(Excerpts from a dataset)
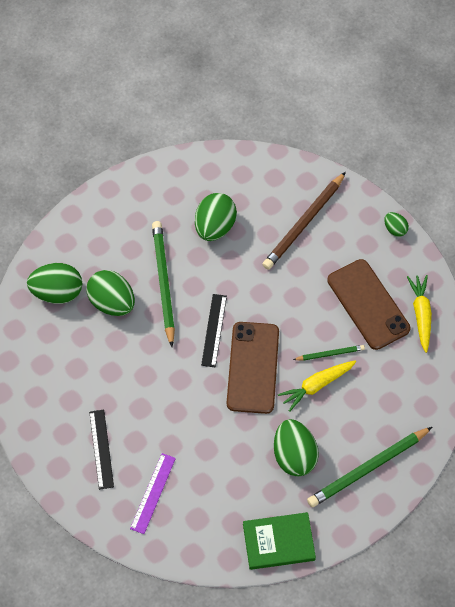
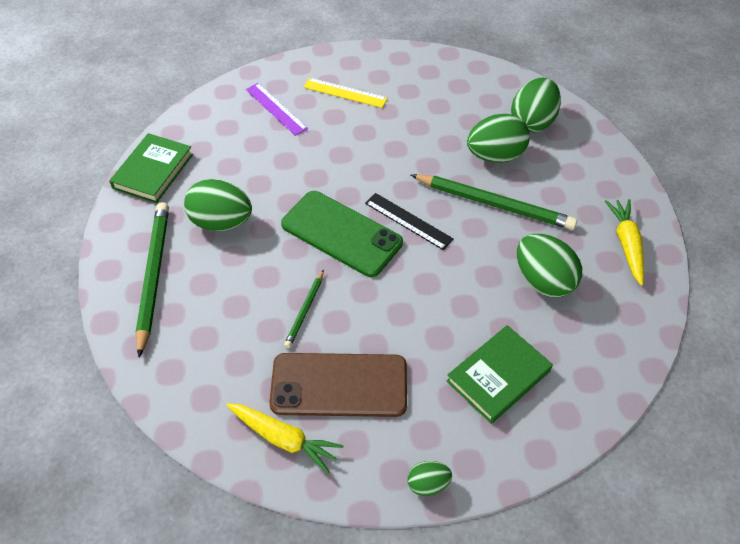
camera: 120 degrees right, 10 degrees down
black ruler [89,410,114,490] -> yellow ruler [303,78,388,108]
brown phone [227,322,279,414] -> green phone [281,191,403,277]
brown pencil [262,172,346,270] -> green book [447,325,553,424]
yellow carrot [278,360,356,412] -> yellow carrot moved to [605,199,644,286]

WHAT THE EXERCISE ASKS: Show the lines above with "brown".

COMPLETED EXERCISE:
brown phone [227,322,279,414] -> green phone [281,191,403,277]
brown pencil [262,172,346,270] -> green book [447,325,553,424]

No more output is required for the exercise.